++++ Input data ++++
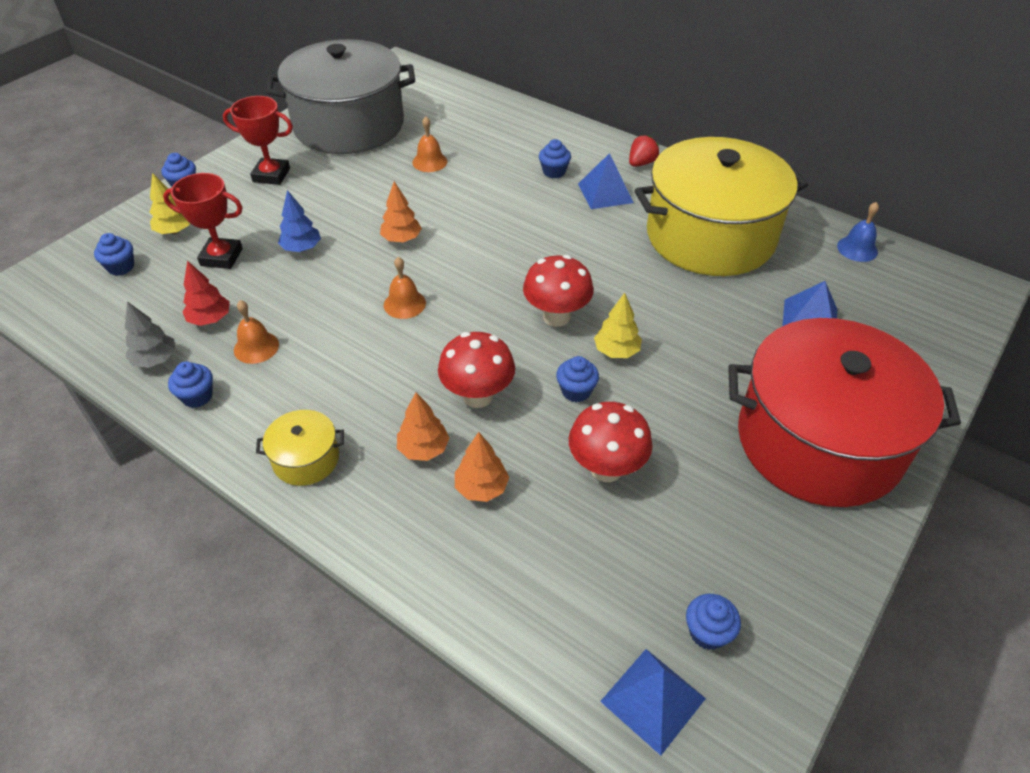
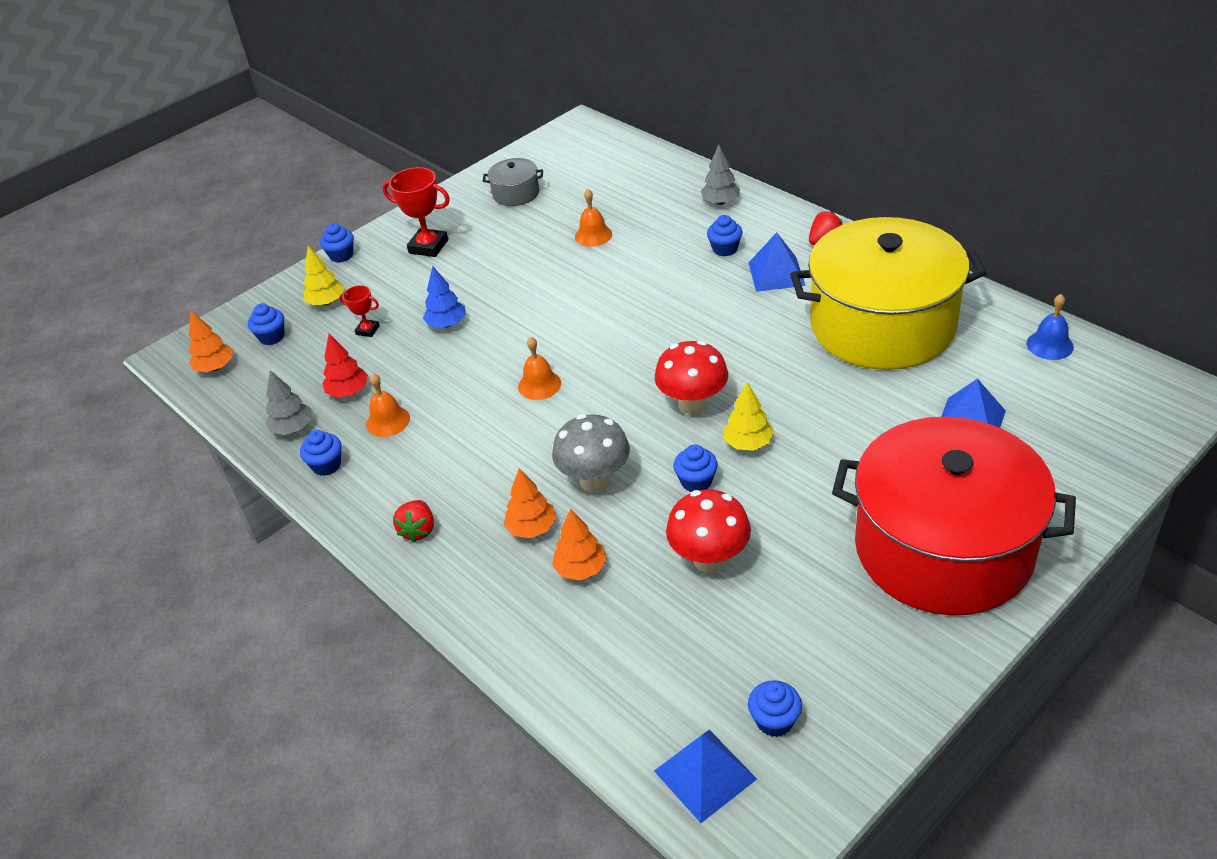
camera: 15 degrees right, 5 degrees down
(221, 257) = (367, 330): red trophy -> red trophy, size x0.55
(306, 459) = (418, 530): yellow pot -> red strawberry
(349, 125) = (516, 194): grey pot -> grey pot, size x0.40
(401, 239) = (548, 318): orange tree -> orange tree (215, 367)
(478, 396) = (595, 481): red mushroom -> grey mushroom
(540, 130) = (720, 202): none -> grey tree

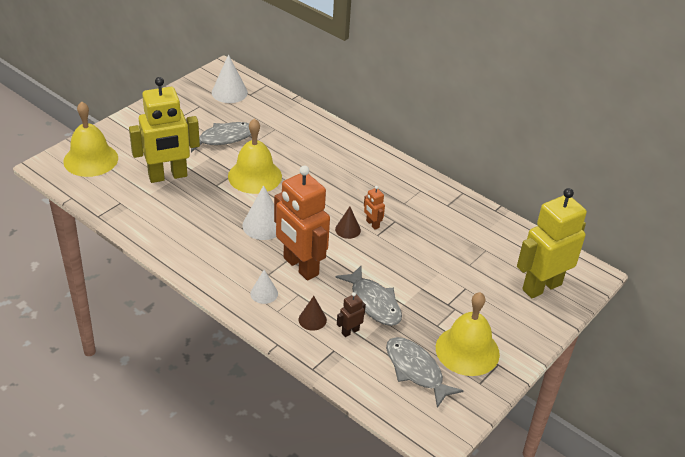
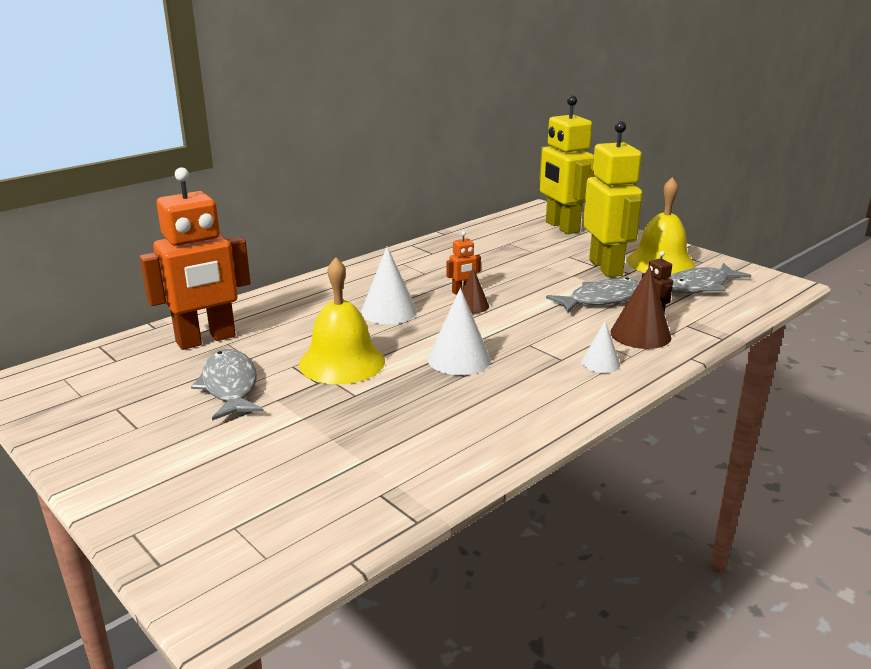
camera: 80 degrees left, 15 degrees down
(91, 159) = (225, 539): yellow bell -> none
(168, 176) = (316, 441): yellow robot -> yellow robot (606, 268)
(229, 92) = (96, 378): white cone -> white cone (388, 311)
(300, 266) = (544, 337): orange robot -> orange robot (206, 340)
(312, 319) = (640, 334): brown cone -> brown cone, size x1.65

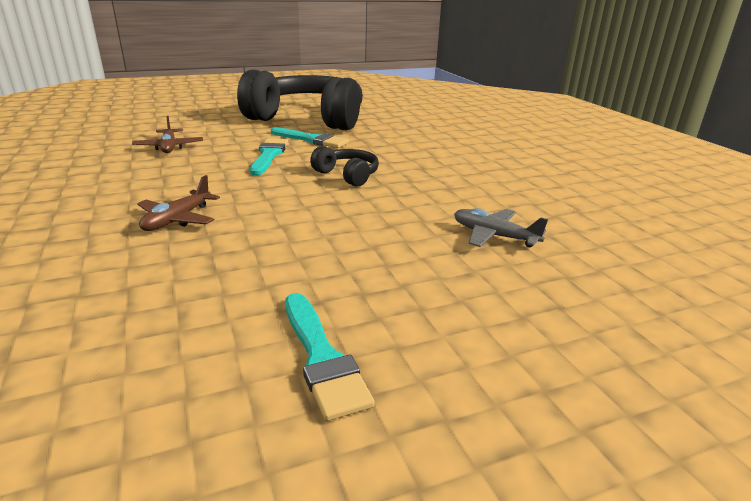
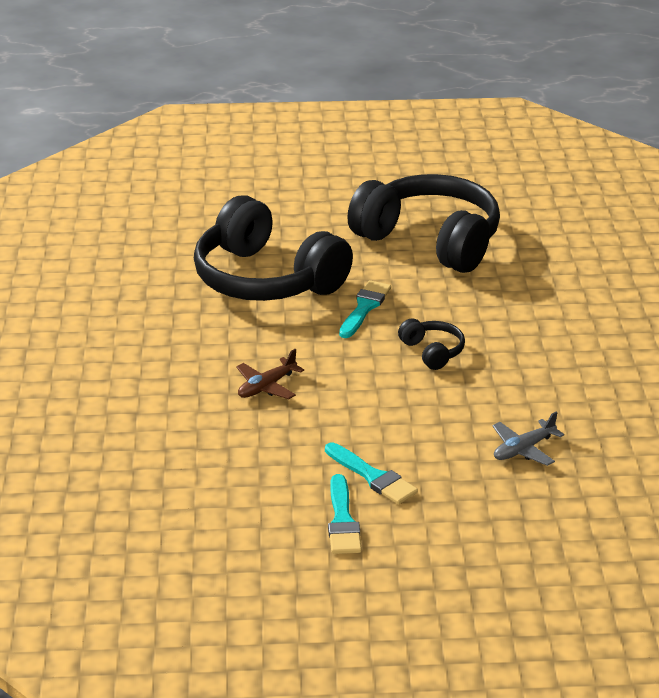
camera: 20 degrees right, 5 degrees up
(169, 147) = (266, 279): brown plane -> black headphones
(312, 140) = (419, 285): turquoise brush -> turquoise brush (373, 477)
(494, 236) = (523, 449): grey plane -> grey plane turned 90 degrees counterclockwise

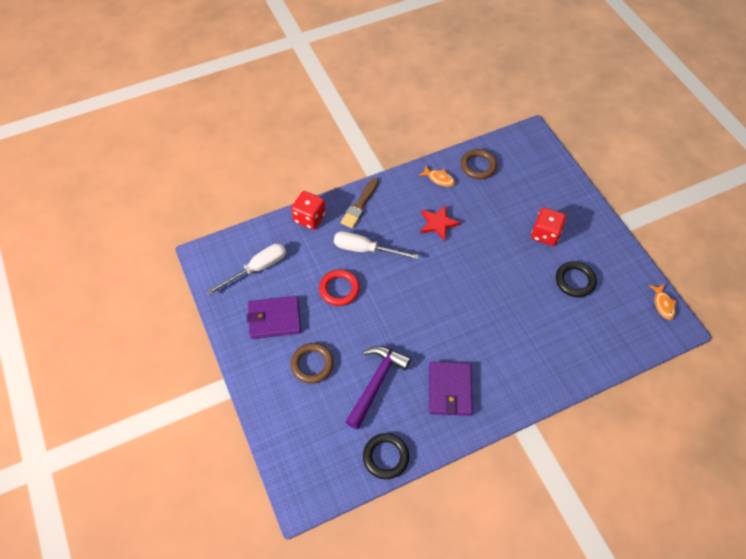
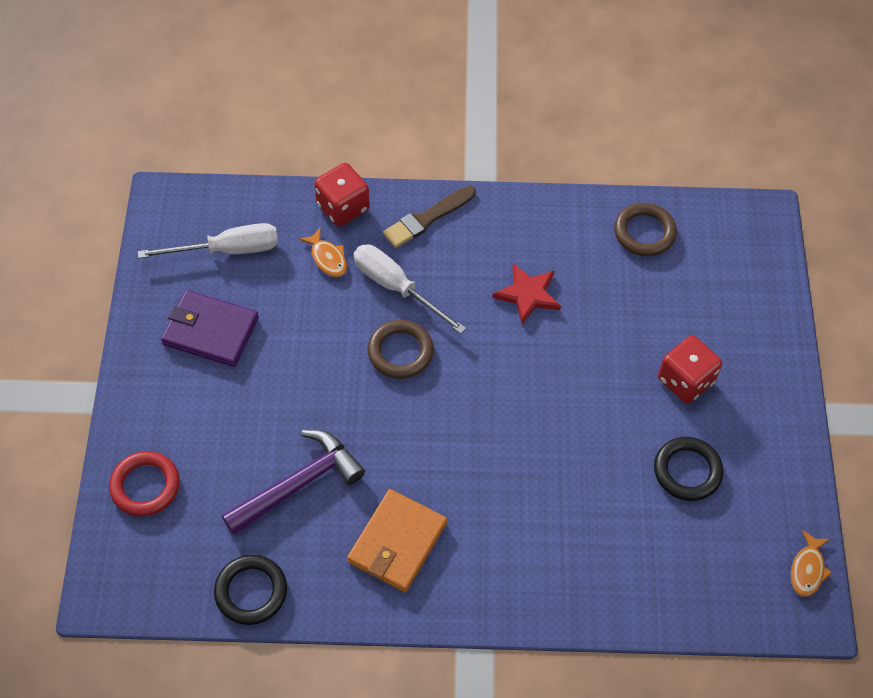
camera: 25 degrees right, 0 degrees up
(312, 364) = (225, 418): brown ring -> brown ring (400, 352)
(339, 289) = (325, 329): red ring -> red ring (145, 486)
(439, 179) = (571, 228): orange fish -> orange fish (328, 258)
(450, 390) = (397, 543): purple wallet -> orange wallet

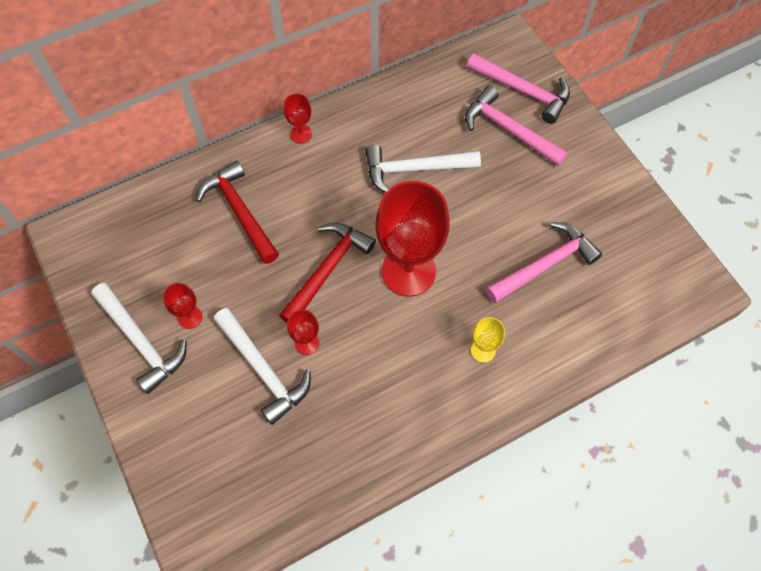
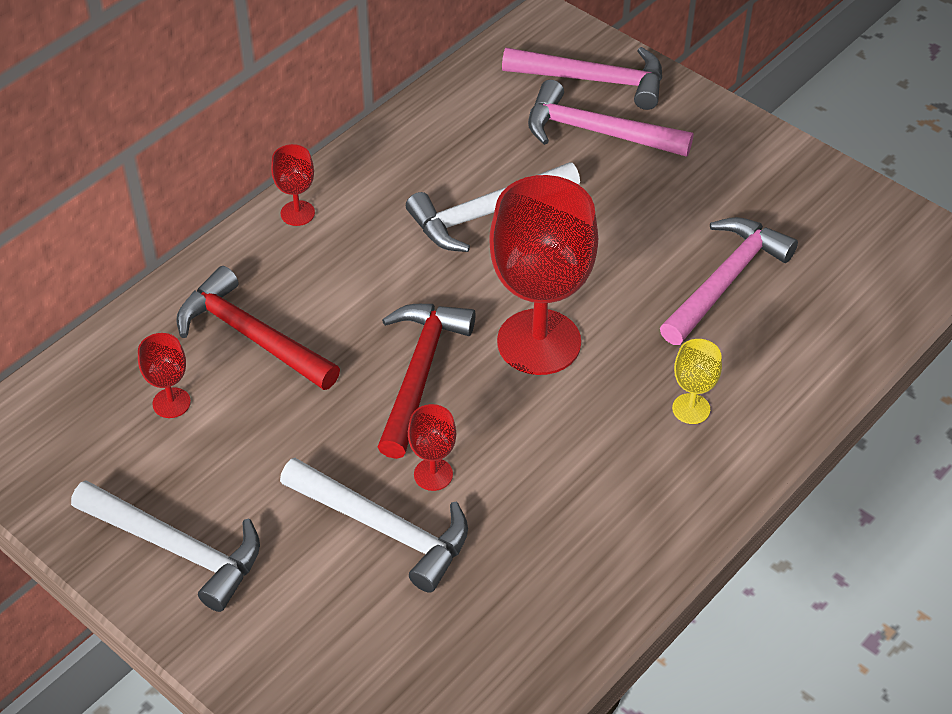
camera: 20 degrees left, 15 degrees down
(190, 317) = (239, 494): red goblet -> red goblet (171, 403)

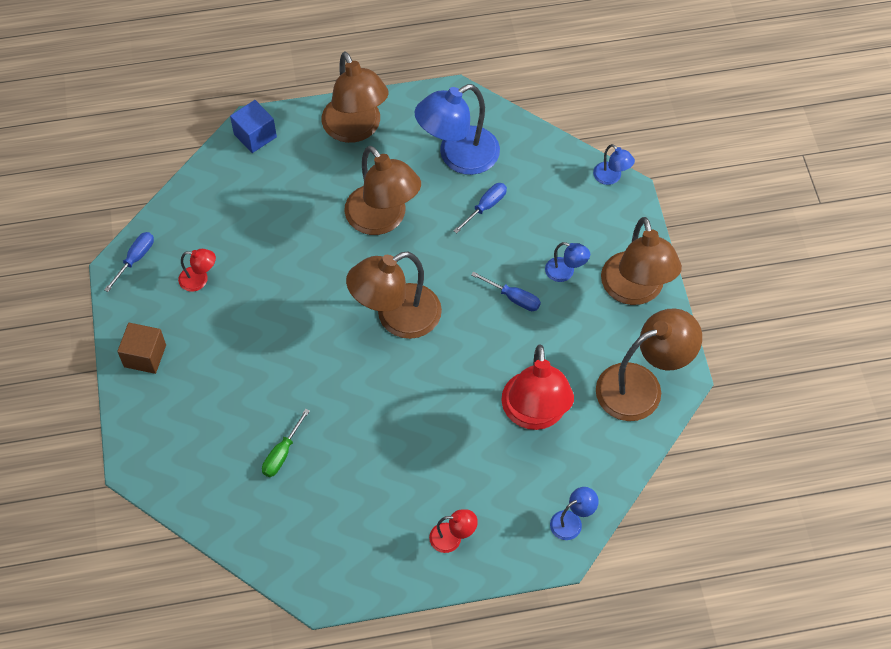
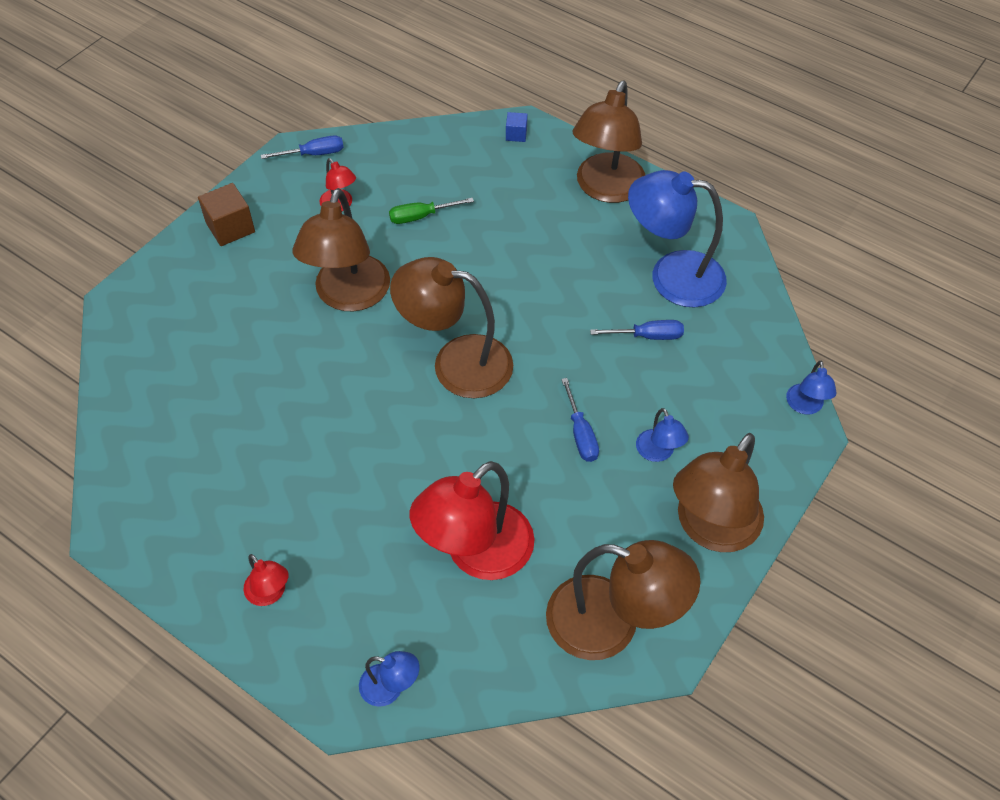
camera: 45 degrees right, 5 degrees down
(255, 135) = (516, 134): blue cube -> blue cube, size x0.57
(282, 453) = (230, 389): green screwdriver -> green screwdriver (421, 216)
(383, 219) = (542, 275): brown lamp -> brown lamp (348, 296)

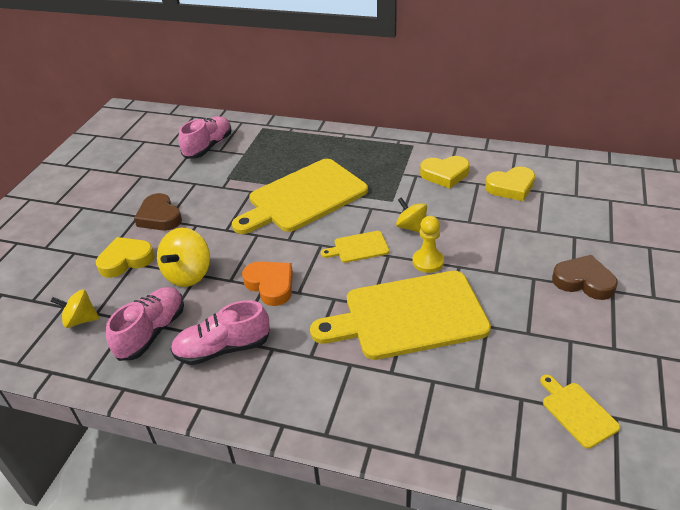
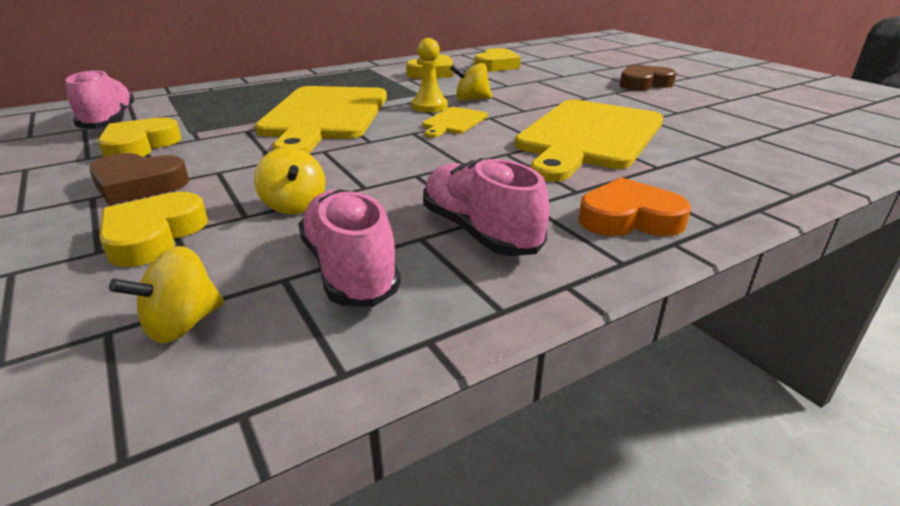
camera: 50 degrees left, 10 degrees down
(188, 274) = (294, 205): yellow spinning top -> yellow spinning top, size x0.66
(195, 180) = (139, 146): none -> yellow heart
(223, 348) = (479, 232): pink shoe -> pink shoe turned 120 degrees clockwise
(270, 285) = (422, 171): orange heart -> orange heart (629, 218)
(428, 262) = (529, 109): yellow pawn -> yellow pawn (429, 106)
(577, 412) = (792, 128): yellow cutting board -> none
++++
**Required action**
Look above for the line holding "(195, 180) = (139, 146): none -> yellow heart", then set down exactly that line and every line after it up to and including the line holding "(428, 262) = (529, 109): yellow", with nothing else.

**Task response**
(195, 180) = (139, 146): none -> yellow heart
(223, 348) = (479, 232): pink shoe -> pink shoe turned 120 degrees clockwise
(270, 285) = (422, 171): orange heart -> orange heart (629, 218)
(428, 262) = (529, 109): yellow pawn -> yellow pawn (429, 106)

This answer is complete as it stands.